*MATERIAL TO PROCESS:*
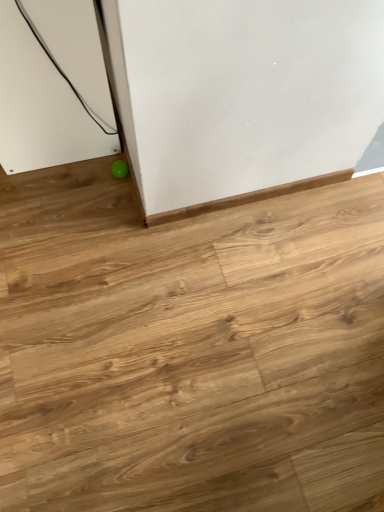
Question: Relative to light brown wood floor at lower left, is green rubber ball at lower left in front or behind?

Choices:
 (A) behind
 (B) front

Answer: (A)

Question: Would you say green rubber ball at lower left is inside or outside light brown wood floor at lower left?

Choices:
 (A) outside
 (B) inside

Answer: (B)

Question: Is green rubber ball at lower left bigger or smaller than light brown wood floor at lower left?

Choices:
 (A) small
 (B) big

Answer: (A)

Question: Would you say light brown wood floor at lower left is inside or outside green rubber ball at lower left?

Choices:
 (A) outside
 (B) inside

Answer: (A)

Question: From the image's perspective, is light brown wood floor at lower left located above or below green rubber ball at lower left?

Choices:
 (A) below
 (B) above

Answer: (A)

Question: Visually, is light brown wood floor at lower left positioned to the left or to the right of green rubber ball at lower left?

Choices:
 (A) right
 (B) left

Answer: (A)

Question: From a real-world perspective, is light brown wood floor at lower left physically located above or below green rubber ball at lower left?

Choices:
 (A) above
 (B) below

Answer: (B)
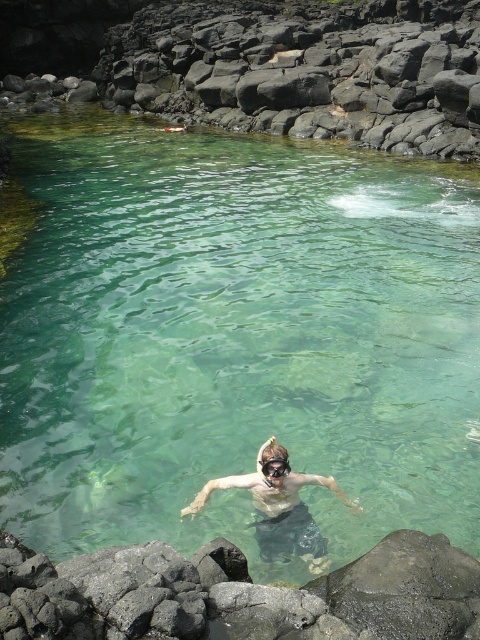
You are a safety officer assessing the snorkeling area. You notice the black rock at upper center and the smooth skin diver at center. Which object is closer to the surface of the water?

The black rock at upper center is closer to the surface of the water because it is further to the viewer than the smooth skin diver at center.

You are standing at point A and want to reach point B while avoiding the rocky terrain. The coordinates of point A are (217, 106) and point B are 0.333, 0.888. Given the distance between them is 116.81 feet, can you estimate how far you need to walk to reach point B from point A?

The distance between point A and point B is 116.81 feet, so you need to walk approximately 116.81 feet to reach point B from point A.

You are a safety officer monitoring the snorkeling area. The safety zone is defined as the area within coordinates between 0.6 and 0.8 on the x and y axes. Is the smooth skin diver at center within the safety zone?

The smooth skin diver at center is located at point (278, 509). Since both coordinates fall within the 0.6 to 0.8 range, the diver is within the safety zone.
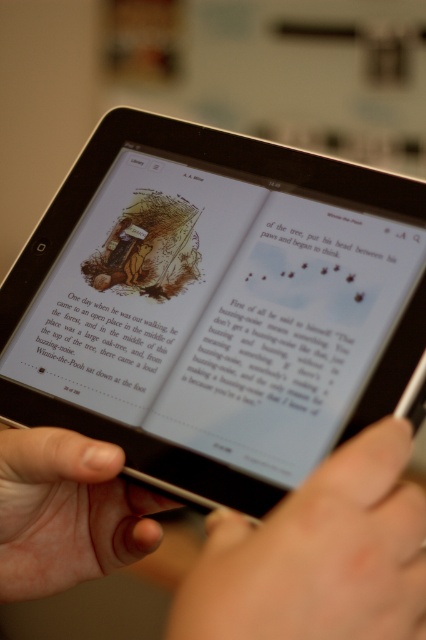
Question: Which point appears farthest from the camera in this image?

Choices:
 (A) (344, 630)
 (B) (77, 508)
 (C) (77, 355)

Answer: (B)

Question: Estimate the real-world distances between objects in this image. Which object is farther from the black glossy tablet at center?

Choices:
 (A) white paper at center
 (B) white paper text at center
 (C) smooth skin hand at lower left
 (D) smooth skin hand at lower center

Answer: (C)

Question: Does black glossy tablet at center have a larger size compared to white paper at center?

Choices:
 (A) yes
 (B) no

Answer: (A)

Question: Can you confirm if black glossy tablet at center is wider than smooth skin hand at lower center?

Choices:
 (A) no
 (B) yes

Answer: (B)

Question: Can you confirm if black glossy tablet at center is positioned above white paper text at center?

Choices:
 (A) no
 (B) yes

Answer: (B)

Question: Based on their relative distances, which object is nearer to the smooth skin hand at lower left?

Choices:
 (A) black glossy tablet at center
 (B) white paper text at center
 (C) white paper at center

Answer: (B)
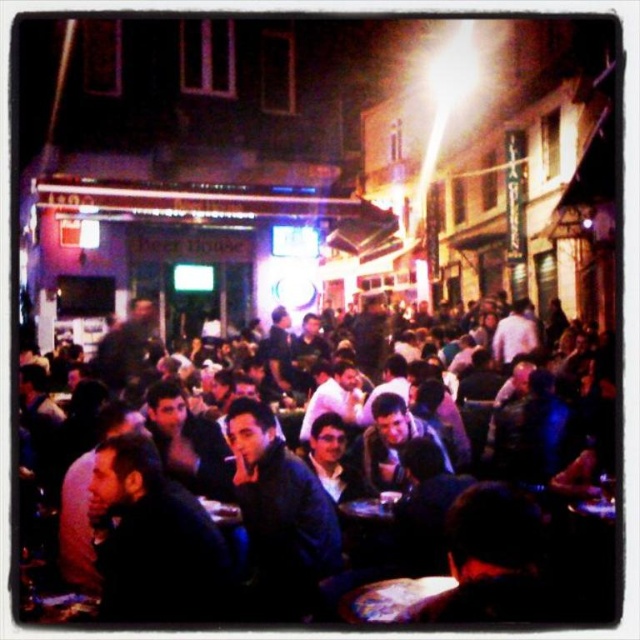
You are a photographer trying to capture a clear shot of the dark blue clothing at center and the shiny metallic table at center. Since you want both subjects to be in focus, you need to adjust your camera settings. Considering their sizes, which object should you focus on first to ensure both are sharp?

The dark blue clothing at center is bigger than the shiny metallic table at center, so you should focus on the larger object first to ensure both are in focus.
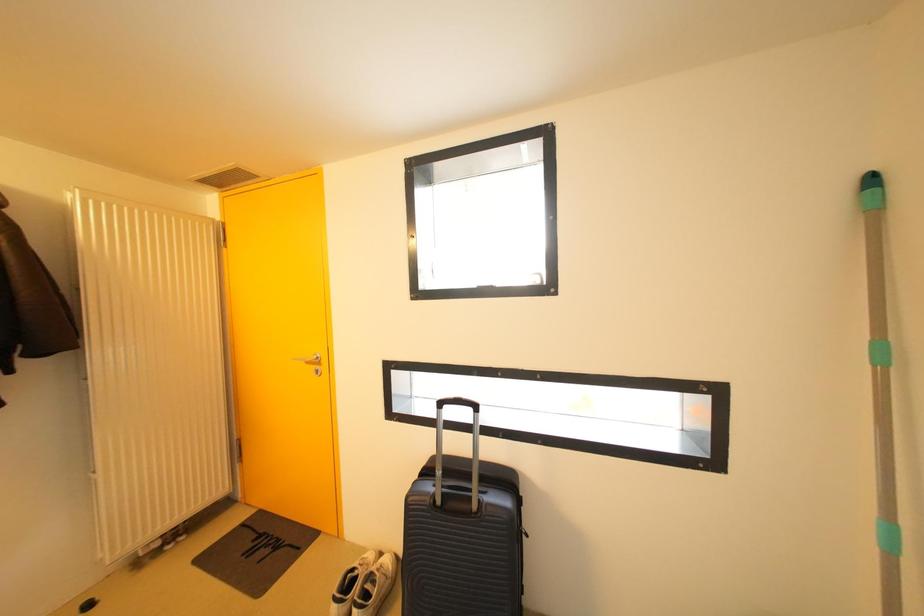
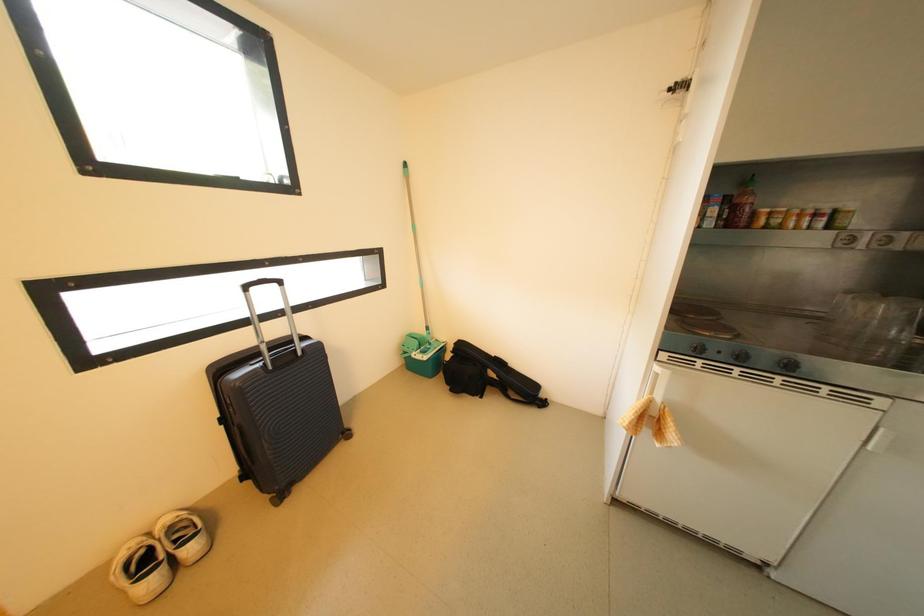
First-person continuous shooting, in which direction is the camera rotating?

The camera's rotation is toward right-down.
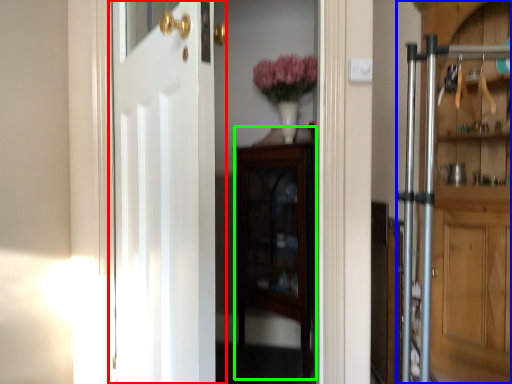
Question: Which is farther away from door (highlighted by a red box)? door (highlighted by a blue box) or cabinetry (highlighted by a green box)?

Choices:
 (A) door
 (B) cabinetry

Answer: (A)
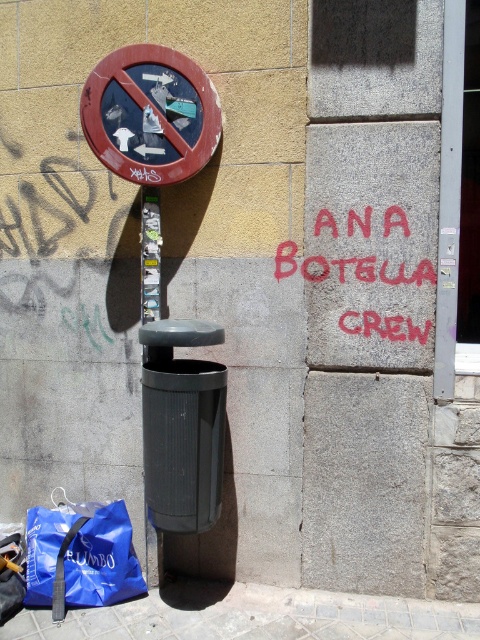
Which of these two, blue fabric bag at lower left or red graffiti at center, stands taller?

red graffiti at center is taller.

The height and width of the screenshot is (640, 480). Describe the element at coordinates (81, 556) in the screenshot. I see `blue fabric bag at lower left` at that location.

At what (x,y) coordinates should I click in order to perform the action: click on blue fabric bag at lower left. Please return your answer as a coordinate pair (x, y). The height and width of the screenshot is (640, 480). Looking at the image, I should click on (81, 556).

Does blue fabric bag at lower left have a smaller size compared to brushed metal pole at center?

Incorrect, blue fabric bag at lower left is not smaller in size than brushed metal pole at center.

Does blue fabric bag at lower left have a greater height compared to brushed metal pole at center?

No.

Measure the distance between blue fabric bag at lower left and camera.

9.55 feet

Locate an element on the screen. The width and height of the screenshot is (480, 640). blue fabric bag at lower left is located at coordinates (81, 556).

Is gray concrete pavement at lower center in front of blue fabric bag at lower left?

Yes.

Is gray concrete pavement at lower center taller than blue fabric bag at lower left?

In fact, gray concrete pavement at lower center may be shorter than blue fabric bag at lower left.

This screenshot has height=640, width=480. What do you see at coordinates (252, 616) in the screenshot?
I see `gray concrete pavement at lower center` at bounding box center [252, 616].

Image resolution: width=480 pixels, height=640 pixels. Find the location of `gray concrete pavement at lower center`. gray concrete pavement at lower center is located at coordinates (252, 616).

*TASK OBJECTIVE:*
Please give back every line of the records above word for word, leaving the pictures out of your answer.

*RESULT:*
Question: Relative to light brown wood floor at lower left, is green rubber ball at lower left in front or behind?

Choices:
 (A) behind
 (B) front

Answer: (A)

Question: Would you say green rubber ball at lower left is inside or outside light brown wood floor at lower left?

Choices:
 (A) outside
 (B) inside

Answer: (B)

Question: Is green rubber ball at lower left bigger or smaller than light brown wood floor at lower left?

Choices:
 (A) small
 (B) big

Answer: (A)

Question: Would you say light brown wood floor at lower left is inside or outside green rubber ball at lower left?

Choices:
 (A) outside
 (B) inside

Answer: (A)

Question: From the image's perspective, is light brown wood floor at lower left located above or below green rubber ball at lower left?

Choices:
 (A) below
 (B) above

Answer: (A)

Question: Visually, is light brown wood floor at lower left positioned to the left or to the right of green rubber ball at lower left?

Choices:
 (A) right
 (B) left

Answer: (A)

Question: From a real-world perspective, is light brown wood floor at lower left physically located above or below green rubber ball at lower left?

Choices:
 (A) above
 (B) below

Answer: (B)
You are a safety officer assessing the snorkeling area. You notice the black rock at upper center and the smooth skin diver at center. Which object is closer to the surface of the water?

The black rock at upper center is closer to the surface of the water because it is further to the viewer than the smooth skin diver at center.

You are standing at point A and want to reach point B while avoiding the rocky terrain. The coordinates of point A are (217, 106) and point B are 0.333, 0.888. Given the distance between them is 116.81 feet, can you estimate how far you need to walk to reach point B from point A?

The distance between point A and point B is 116.81 feet, so you need to walk approximately 116.81 feet to reach point B from point A.

You are a safety officer monitoring the snorkeling area. The safety zone is defined as the area within coordinates between 0.6 and 0.8 on the x and y axes. Is the smooth skin diver at center within the safety zone?

The smooth skin diver at center is located at point (278, 509). Since both coordinates fall within the 0.6 to 0.8 range, the diver is within the safety zone.
Question: Which point appears farthest from the camera in this image?

Choices:
 (A) (344, 630)
 (B) (77, 508)
 (C) (77, 355)

Answer: (B)

Question: Estimate the real-world distances between objects in this image. Which object is farther from the black glossy tablet at center?

Choices:
 (A) white paper at center
 (B) white paper text at center
 (C) smooth skin hand at lower left
 (D) smooth skin hand at lower center

Answer: (C)

Question: Does black glossy tablet at center have a larger size compared to white paper at center?

Choices:
 (A) yes
 (B) no

Answer: (A)

Question: Can you confirm if black glossy tablet at center is wider than smooth skin hand at lower center?

Choices:
 (A) no
 (B) yes

Answer: (B)

Question: Can you confirm if black glossy tablet at center is positioned above white paper text at center?

Choices:
 (A) no
 (B) yes

Answer: (B)

Question: Based on their relative distances, which object is nearer to the smooth skin hand at lower left?

Choices:
 (A) black glossy tablet at center
 (B) white paper text at center
 (C) white paper at center

Answer: (B)
You are a photographer trying to capture a clear shot of the dark blue clothing at center and the shiny metallic table at center. Since you want both subjects to be in focus, you need to adjust your camera settings. Considering their sizes, which object should you focus on first to ensure both are sharp?

The dark blue clothing at center is bigger than the shiny metallic table at center, so you should focus on the larger object first to ensure both are in focus.
First-person continuous shooting, in which direction is the camera rotating?

The camera's rotation is toward right-down.
Question: Which is farther away from door (highlighted by a red box)? door (highlighted by a blue box) or cabinetry (highlighted by a green box)?

Choices:
 (A) door
 (B) cabinetry

Answer: (A)
Which of these two, blue fabric bag at lower left or red graffiti at center, stands taller?

red graffiti at center is taller.

The height and width of the screenshot is (640, 480). Describe the element at coordinates (81, 556) in the screenshot. I see `blue fabric bag at lower left` at that location.

At what (x,y) coordinates should I click in order to perform the action: click on blue fabric bag at lower left. Please return your answer as a coordinate pair (x, y). The height and width of the screenshot is (640, 480). Looking at the image, I should click on (81, 556).

Does blue fabric bag at lower left have a smaller size compared to brushed metal pole at center?

Incorrect, blue fabric bag at lower left is not smaller in size than brushed metal pole at center.

Does blue fabric bag at lower left have a greater height compared to brushed metal pole at center?

No.

Measure the distance between blue fabric bag at lower left and camera.

9.55 feet

Locate an element on the screen. The width and height of the screenshot is (480, 640). blue fabric bag at lower left is located at coordinates (81, 556).

Is gray concrete pavement at lower center in front of blue fabric bag at lower left?

Yes.

Is gray concrete pavement at lower center taller than blue fabric bag at lower left?

In fact, gray concrete pavement at lower center may be shorter than blue fabric bag at lower left.

This screenshot has height=640, width=480. What do you see at coordinates (252, 616) in the screenshot?
I see `gray concrete pavement at lower center` at bounding box center [252, 616].

Image resolution: width=480 pixels, height=640 pixels. Find the location of `gray concrete pavement at lower center`. gray concrete pavement at lower center is located at coordinates (252, 616).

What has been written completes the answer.